TASK BRIEF: Starting at the line containing "pink brick K6 level 1 -> none" and ending at the line containing "none -> grey brick H1:H2 level 1", print every line of the material below exactly, both ends included, and stop there.

INPUT DATA:
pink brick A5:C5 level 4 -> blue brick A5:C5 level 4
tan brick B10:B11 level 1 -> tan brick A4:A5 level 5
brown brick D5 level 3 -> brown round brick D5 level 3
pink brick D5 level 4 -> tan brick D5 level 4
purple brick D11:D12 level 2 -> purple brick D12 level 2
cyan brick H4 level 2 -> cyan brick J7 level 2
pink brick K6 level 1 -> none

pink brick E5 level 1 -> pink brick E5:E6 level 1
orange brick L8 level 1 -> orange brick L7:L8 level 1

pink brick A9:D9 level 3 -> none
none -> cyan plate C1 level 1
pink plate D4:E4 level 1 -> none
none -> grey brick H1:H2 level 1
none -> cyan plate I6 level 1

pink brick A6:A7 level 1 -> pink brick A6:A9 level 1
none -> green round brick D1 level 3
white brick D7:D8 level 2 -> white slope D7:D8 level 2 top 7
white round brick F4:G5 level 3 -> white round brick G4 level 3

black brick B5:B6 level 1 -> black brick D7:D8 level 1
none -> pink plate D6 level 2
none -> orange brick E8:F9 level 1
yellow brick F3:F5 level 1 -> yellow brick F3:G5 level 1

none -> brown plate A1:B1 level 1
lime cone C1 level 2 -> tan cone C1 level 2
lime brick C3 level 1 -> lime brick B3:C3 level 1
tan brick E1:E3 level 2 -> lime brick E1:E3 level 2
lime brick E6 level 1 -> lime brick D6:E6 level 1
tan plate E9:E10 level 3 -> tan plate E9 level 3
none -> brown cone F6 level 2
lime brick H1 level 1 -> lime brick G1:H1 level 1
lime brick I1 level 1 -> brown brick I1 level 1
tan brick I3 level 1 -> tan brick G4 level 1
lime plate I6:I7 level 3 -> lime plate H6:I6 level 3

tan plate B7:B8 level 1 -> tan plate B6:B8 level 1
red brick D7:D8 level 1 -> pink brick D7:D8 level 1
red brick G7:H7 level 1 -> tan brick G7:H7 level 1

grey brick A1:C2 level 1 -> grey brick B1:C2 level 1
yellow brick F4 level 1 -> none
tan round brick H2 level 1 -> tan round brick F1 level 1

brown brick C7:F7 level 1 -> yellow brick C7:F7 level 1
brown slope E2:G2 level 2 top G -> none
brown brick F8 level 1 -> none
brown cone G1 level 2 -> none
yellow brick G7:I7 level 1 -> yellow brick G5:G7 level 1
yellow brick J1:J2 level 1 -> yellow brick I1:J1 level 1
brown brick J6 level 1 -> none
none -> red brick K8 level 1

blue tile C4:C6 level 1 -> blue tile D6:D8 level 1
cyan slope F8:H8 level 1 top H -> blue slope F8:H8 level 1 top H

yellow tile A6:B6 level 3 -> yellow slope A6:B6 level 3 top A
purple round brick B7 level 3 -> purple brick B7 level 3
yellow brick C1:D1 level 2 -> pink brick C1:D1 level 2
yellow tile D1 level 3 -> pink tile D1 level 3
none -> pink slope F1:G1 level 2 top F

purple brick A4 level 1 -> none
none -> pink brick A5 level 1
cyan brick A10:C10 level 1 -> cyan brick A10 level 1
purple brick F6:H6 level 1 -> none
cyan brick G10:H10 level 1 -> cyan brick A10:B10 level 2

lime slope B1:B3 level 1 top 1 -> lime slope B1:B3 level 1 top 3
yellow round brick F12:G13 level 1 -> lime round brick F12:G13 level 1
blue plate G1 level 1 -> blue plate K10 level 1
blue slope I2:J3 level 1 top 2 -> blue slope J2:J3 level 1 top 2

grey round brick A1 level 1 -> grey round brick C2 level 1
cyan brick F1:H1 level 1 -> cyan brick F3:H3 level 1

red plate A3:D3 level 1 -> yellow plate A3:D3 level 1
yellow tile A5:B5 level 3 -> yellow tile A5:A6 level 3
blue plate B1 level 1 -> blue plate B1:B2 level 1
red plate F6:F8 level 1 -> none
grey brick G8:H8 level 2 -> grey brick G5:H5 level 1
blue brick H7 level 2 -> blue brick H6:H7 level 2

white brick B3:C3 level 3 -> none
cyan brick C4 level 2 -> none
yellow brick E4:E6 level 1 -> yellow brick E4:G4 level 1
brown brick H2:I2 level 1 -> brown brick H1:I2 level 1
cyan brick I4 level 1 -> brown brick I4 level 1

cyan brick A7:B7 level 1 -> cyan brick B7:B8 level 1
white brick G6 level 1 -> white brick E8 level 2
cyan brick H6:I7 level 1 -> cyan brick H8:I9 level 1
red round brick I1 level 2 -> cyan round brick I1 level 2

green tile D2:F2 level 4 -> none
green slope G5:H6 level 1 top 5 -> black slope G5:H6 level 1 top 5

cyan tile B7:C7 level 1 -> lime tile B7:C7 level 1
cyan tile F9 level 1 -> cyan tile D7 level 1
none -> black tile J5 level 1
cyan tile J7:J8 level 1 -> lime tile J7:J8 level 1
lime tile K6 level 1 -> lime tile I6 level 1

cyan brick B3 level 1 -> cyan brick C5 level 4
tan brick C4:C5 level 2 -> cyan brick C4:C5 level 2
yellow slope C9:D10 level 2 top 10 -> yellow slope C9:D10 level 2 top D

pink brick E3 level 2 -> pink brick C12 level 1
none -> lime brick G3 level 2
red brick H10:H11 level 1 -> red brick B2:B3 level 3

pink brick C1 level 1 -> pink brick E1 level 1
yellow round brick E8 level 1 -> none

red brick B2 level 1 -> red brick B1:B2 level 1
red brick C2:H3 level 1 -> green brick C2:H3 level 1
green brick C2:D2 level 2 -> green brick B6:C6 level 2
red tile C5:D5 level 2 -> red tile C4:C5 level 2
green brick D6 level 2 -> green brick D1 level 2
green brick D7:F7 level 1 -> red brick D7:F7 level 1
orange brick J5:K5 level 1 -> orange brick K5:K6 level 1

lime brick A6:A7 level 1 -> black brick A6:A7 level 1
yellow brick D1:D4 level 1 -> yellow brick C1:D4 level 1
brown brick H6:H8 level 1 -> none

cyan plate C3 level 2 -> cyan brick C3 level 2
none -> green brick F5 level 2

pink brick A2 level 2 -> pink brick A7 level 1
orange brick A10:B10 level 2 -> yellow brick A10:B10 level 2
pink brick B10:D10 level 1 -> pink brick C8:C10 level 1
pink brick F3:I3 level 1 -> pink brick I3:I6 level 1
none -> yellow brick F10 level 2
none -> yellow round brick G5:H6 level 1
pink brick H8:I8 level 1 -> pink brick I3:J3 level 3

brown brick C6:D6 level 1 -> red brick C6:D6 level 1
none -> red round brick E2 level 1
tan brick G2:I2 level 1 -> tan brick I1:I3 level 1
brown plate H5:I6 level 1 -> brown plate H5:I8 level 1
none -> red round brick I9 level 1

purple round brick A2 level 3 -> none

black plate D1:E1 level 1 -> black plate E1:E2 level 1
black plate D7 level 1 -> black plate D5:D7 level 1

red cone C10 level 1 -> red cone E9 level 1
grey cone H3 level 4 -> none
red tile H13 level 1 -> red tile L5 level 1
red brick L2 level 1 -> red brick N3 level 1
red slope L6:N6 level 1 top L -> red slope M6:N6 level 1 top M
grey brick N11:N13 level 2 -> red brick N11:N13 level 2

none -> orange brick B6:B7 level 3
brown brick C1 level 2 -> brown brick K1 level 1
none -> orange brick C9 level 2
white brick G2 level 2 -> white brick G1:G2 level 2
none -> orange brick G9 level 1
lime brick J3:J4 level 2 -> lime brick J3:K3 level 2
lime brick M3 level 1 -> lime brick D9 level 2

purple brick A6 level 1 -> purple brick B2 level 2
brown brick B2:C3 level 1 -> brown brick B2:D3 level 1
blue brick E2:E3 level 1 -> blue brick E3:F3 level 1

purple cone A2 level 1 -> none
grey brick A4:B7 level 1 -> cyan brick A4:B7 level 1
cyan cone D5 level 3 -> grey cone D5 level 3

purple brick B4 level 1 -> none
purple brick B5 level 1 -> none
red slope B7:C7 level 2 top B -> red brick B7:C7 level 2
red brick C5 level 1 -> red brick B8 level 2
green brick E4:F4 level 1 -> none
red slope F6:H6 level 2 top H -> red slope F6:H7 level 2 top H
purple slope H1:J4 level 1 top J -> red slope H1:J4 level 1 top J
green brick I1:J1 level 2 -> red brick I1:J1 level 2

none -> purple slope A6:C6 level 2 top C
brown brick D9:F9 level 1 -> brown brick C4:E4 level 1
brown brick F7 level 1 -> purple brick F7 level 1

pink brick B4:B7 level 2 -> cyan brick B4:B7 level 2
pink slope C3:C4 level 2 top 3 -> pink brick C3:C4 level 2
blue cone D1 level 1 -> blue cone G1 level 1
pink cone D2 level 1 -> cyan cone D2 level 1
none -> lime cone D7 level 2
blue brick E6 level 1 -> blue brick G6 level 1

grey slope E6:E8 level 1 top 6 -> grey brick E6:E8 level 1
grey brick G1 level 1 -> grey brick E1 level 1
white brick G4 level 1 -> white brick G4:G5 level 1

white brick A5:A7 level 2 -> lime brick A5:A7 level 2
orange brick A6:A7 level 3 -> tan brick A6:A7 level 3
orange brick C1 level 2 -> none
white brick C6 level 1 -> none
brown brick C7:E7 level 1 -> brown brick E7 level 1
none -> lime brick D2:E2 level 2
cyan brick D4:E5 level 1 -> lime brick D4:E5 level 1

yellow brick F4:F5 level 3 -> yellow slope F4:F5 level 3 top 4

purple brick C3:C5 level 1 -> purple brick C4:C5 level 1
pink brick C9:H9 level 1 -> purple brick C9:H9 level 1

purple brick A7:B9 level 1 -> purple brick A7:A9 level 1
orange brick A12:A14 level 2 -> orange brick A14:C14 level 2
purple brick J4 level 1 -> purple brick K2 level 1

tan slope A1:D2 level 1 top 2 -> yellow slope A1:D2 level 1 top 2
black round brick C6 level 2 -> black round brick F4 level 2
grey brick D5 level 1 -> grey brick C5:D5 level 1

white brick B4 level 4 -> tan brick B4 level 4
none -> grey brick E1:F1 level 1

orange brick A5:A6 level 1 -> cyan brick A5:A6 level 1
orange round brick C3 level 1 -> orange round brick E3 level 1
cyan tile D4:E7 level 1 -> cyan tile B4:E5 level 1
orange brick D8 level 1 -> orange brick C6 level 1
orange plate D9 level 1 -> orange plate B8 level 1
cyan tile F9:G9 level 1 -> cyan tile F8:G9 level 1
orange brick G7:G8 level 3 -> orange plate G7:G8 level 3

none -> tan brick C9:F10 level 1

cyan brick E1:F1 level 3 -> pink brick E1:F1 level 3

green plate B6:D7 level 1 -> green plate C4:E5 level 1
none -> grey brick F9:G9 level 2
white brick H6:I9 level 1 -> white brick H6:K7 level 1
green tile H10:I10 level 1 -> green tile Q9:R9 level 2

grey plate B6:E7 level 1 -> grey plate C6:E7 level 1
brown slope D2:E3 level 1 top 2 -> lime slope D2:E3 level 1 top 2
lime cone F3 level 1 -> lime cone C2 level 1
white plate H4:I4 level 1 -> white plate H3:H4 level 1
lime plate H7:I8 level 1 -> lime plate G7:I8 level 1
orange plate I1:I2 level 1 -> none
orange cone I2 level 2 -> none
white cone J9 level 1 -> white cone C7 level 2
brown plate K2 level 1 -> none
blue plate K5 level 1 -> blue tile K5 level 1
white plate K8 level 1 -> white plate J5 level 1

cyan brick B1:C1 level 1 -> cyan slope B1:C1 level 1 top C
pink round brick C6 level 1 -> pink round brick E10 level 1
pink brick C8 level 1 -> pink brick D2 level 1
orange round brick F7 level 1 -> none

ANSWER FOR THE TASK:
pink brick K6 level 1 -> none

pink brick E5 level 1 -> pink brick E5:E6 level 1
orange brick L8 level 1 -> orange brick L7:L8 level 1

pink brick A9:D9 level 3 -> none
none -> cyan plate C1 level 1
pink plate D4:E4 level 1 -> none
none -> grey brick H1:H2 level 1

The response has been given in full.